#### Data for this exercise
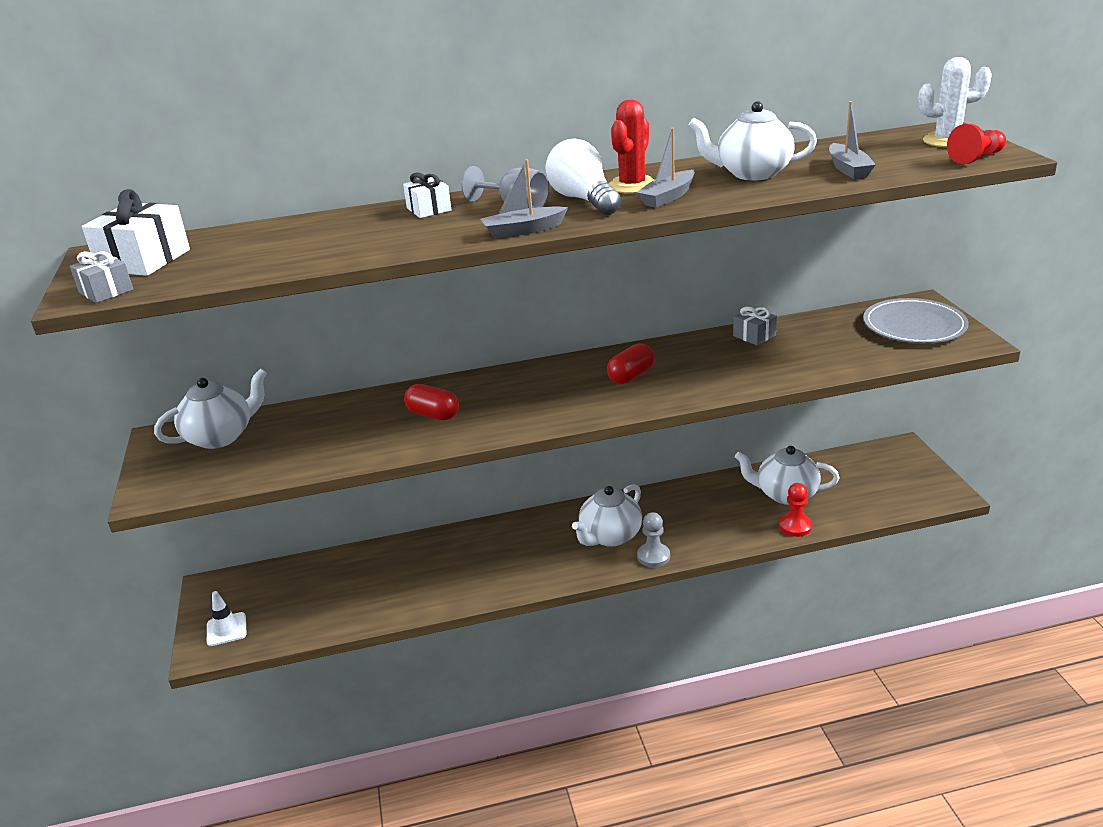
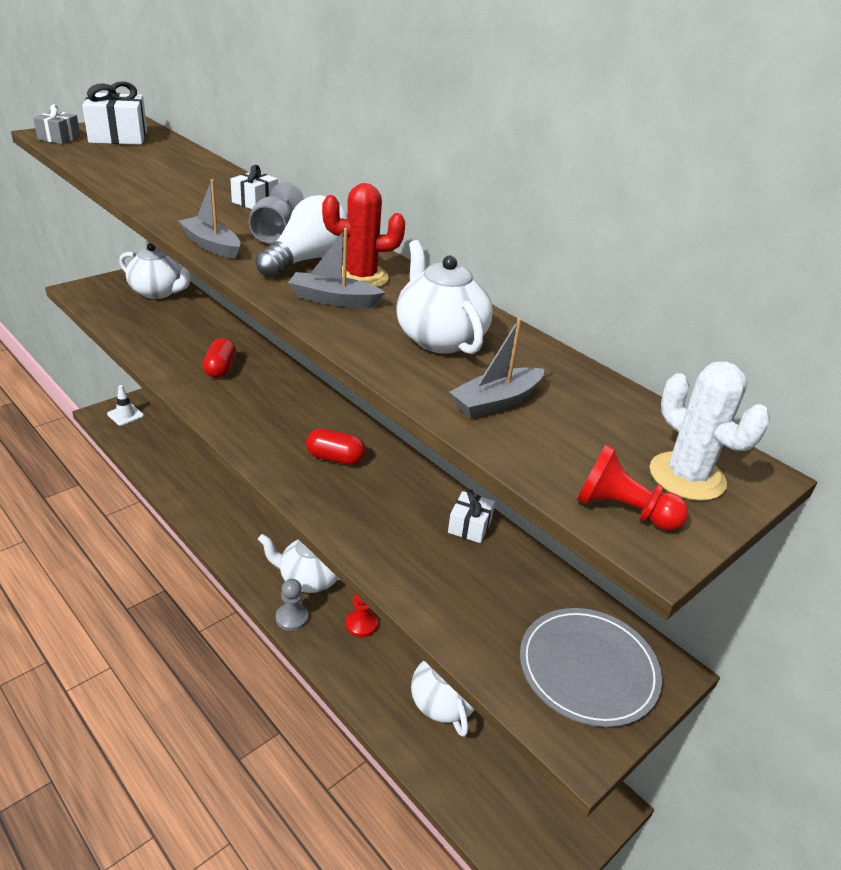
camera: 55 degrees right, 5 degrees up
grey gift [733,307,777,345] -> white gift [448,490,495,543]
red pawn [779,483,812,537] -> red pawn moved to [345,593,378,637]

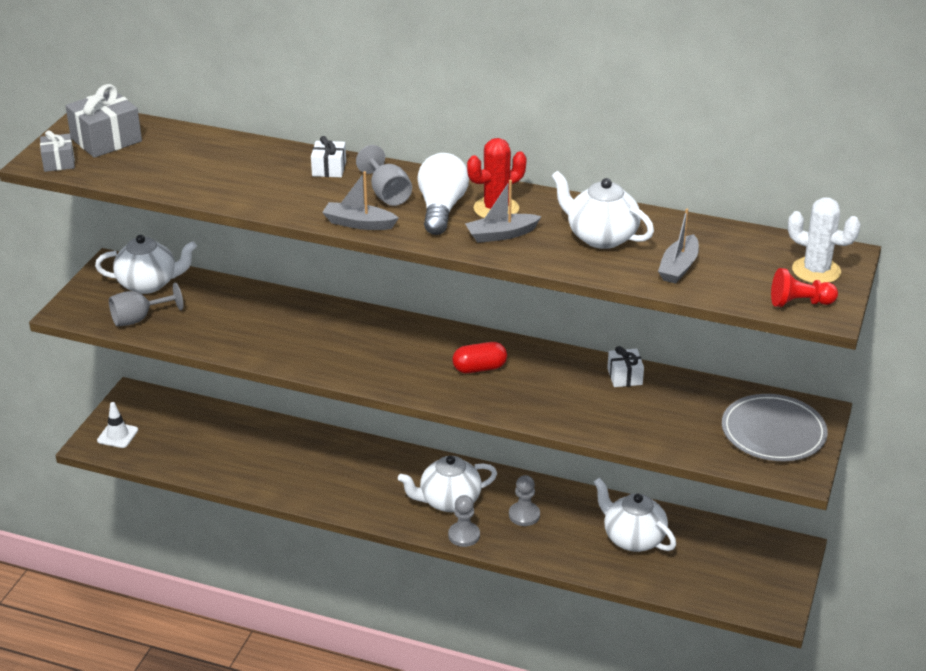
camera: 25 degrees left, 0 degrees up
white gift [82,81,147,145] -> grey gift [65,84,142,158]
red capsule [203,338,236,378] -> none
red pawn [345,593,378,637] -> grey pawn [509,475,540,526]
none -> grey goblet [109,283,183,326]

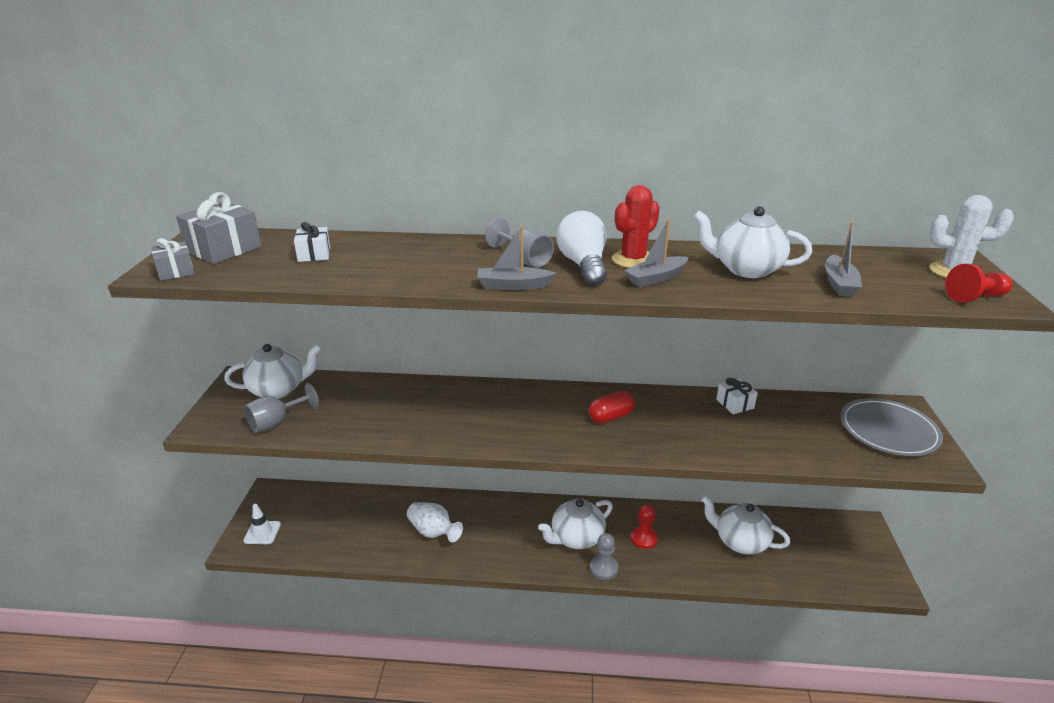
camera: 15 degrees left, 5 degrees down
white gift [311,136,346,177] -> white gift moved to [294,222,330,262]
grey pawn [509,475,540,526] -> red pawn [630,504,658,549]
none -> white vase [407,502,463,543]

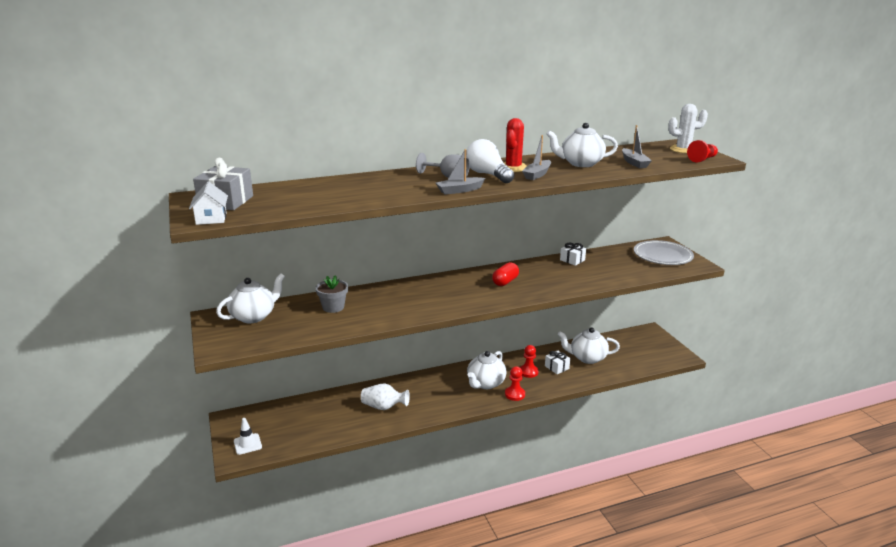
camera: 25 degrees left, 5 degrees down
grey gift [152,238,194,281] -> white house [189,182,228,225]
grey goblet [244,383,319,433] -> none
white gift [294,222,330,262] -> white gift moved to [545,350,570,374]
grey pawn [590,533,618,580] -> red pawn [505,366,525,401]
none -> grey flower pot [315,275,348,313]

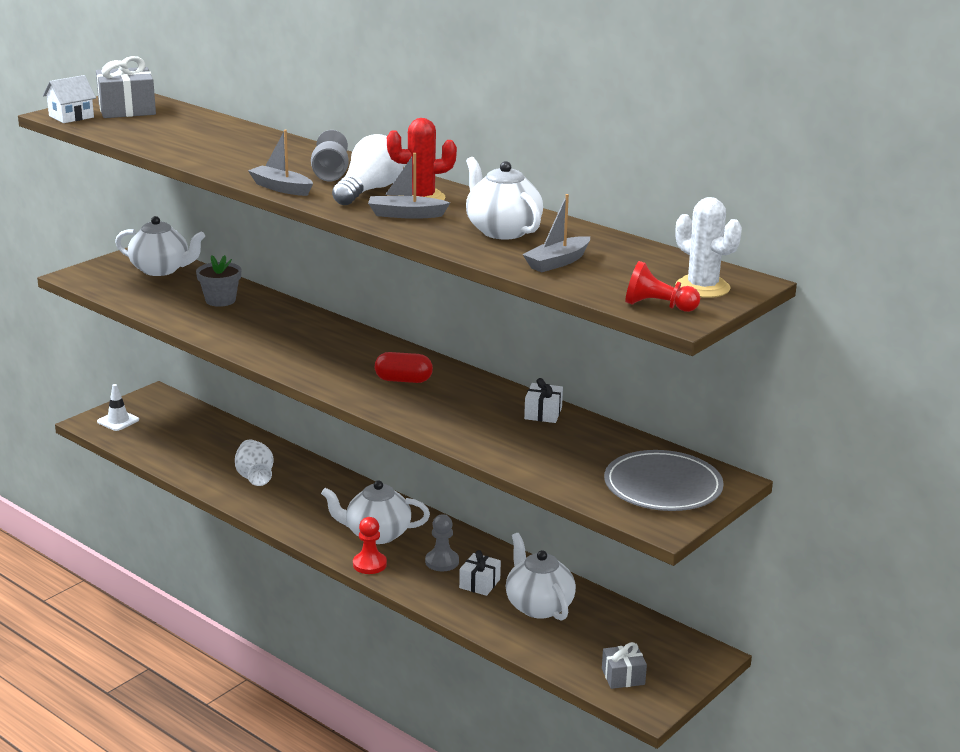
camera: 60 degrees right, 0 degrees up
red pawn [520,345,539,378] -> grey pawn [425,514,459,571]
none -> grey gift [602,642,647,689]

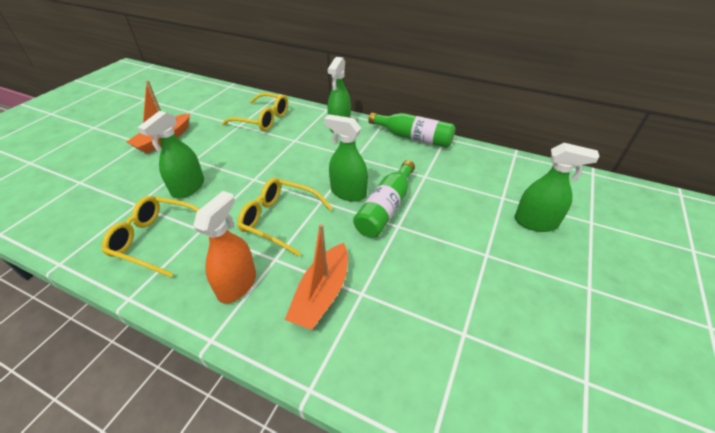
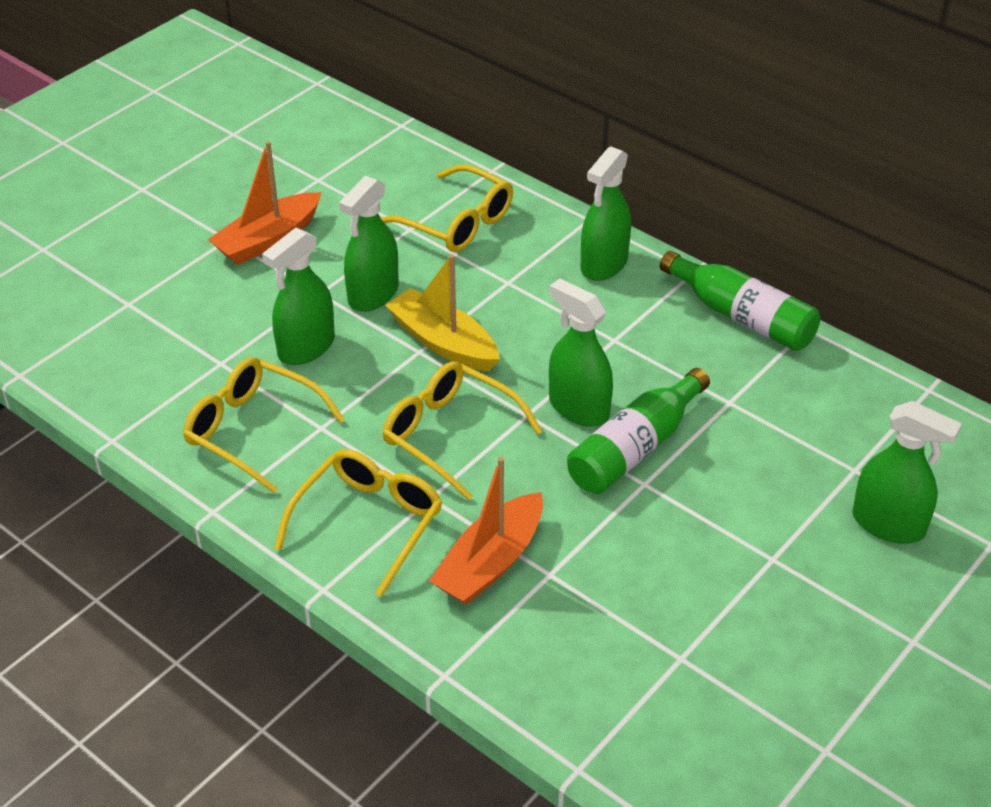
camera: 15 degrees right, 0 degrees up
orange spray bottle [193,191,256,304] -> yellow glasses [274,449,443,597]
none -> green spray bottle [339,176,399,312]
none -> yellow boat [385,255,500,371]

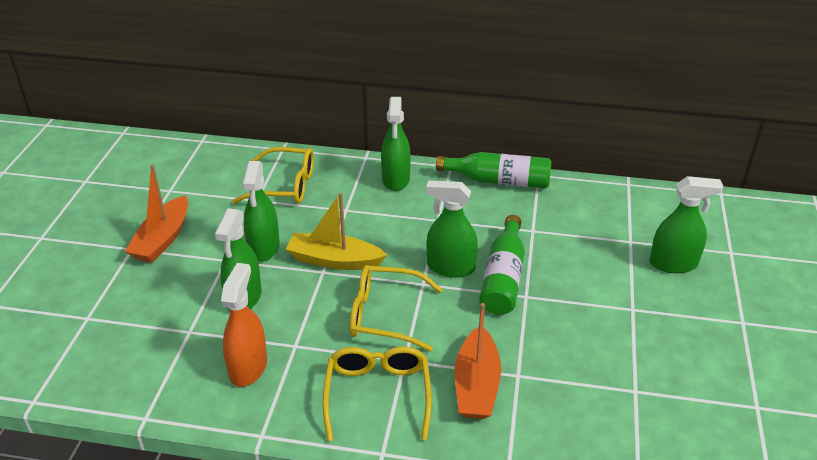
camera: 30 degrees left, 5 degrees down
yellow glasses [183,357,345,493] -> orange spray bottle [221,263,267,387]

#### Exercise
Copy out each line of the listing that holds "orange".

#### Output of the exercise
orange spray bottle [193,191,256,304] -> yellow glasses [274,449,443,597]
yellow glasses [183,357,345,493] -> orange spray bottle [221,263,267,387]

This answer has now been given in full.